__AIM OF THE EXERCISE__
Every line from the top of the records through the line containing "dining table: (712, 428) -> (224, 358), moved" should be retyped exactly; the pictures should not.

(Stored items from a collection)
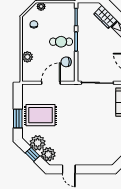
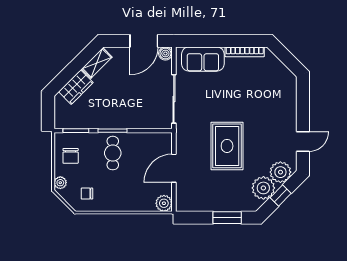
plant: (27, 57) -> (164, 203), moved
chair: (66, 62) -> (71, 156), moved
door: (51, 83) -> (174, 168), hinge flipped
rug: (41, 115) -> (227, 146), moved

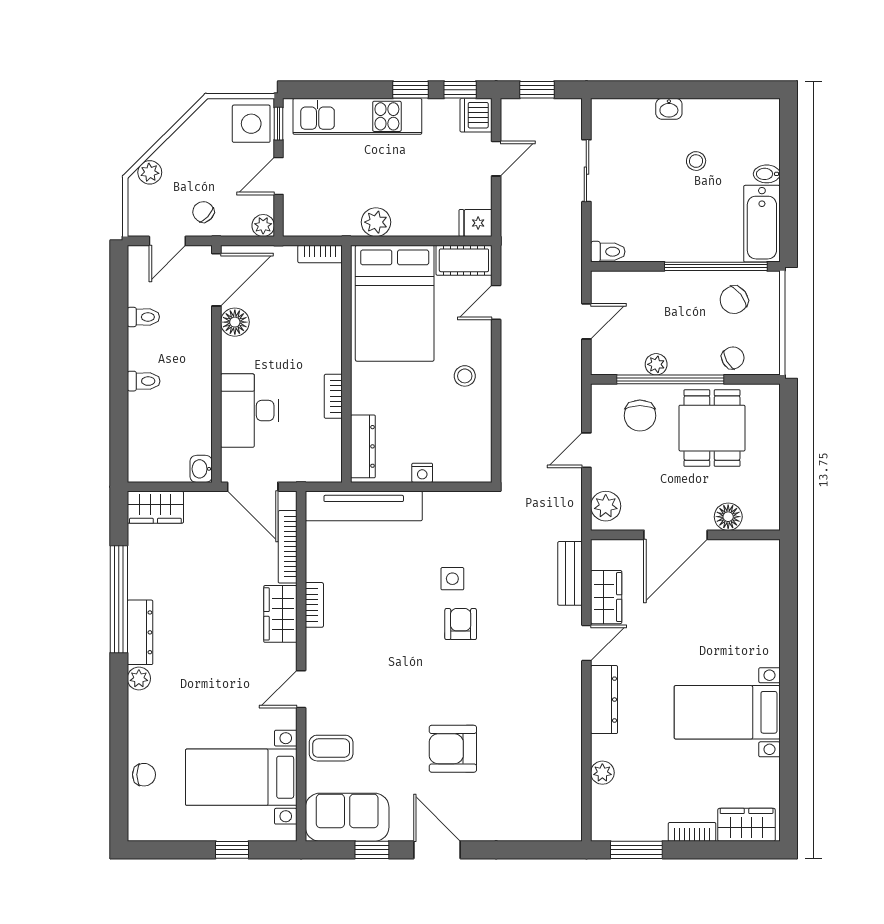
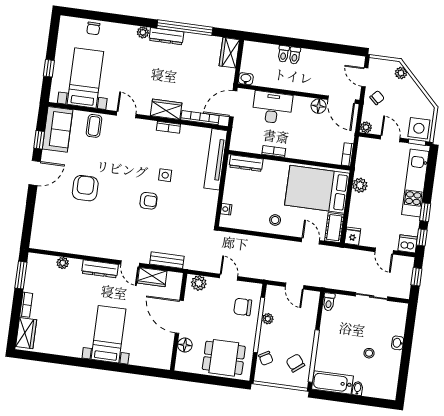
toilet: (143, 317) -> (283, 54), moved
dining table: (712, 428) -> (224, 358), moved
nightstand: (422, 473) -> (226, 209), moved
side table: (452, 579) -> (165, 175), moved
bed with nightstands: (727, 712) -> (109, 334), moved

__EXERCISE RESULT__
plant: (27, 57) -> (164, 203), moved
chair: (66, 62) -> (71, 156), moved
door: (51, 83) -> (174, 168), hinge flipped
rug: (41, 115) -> (227, 146), moved

toilet: (143, 317) -> (283, 54), moved
dining table: (712, 428) -> (224, 358), moved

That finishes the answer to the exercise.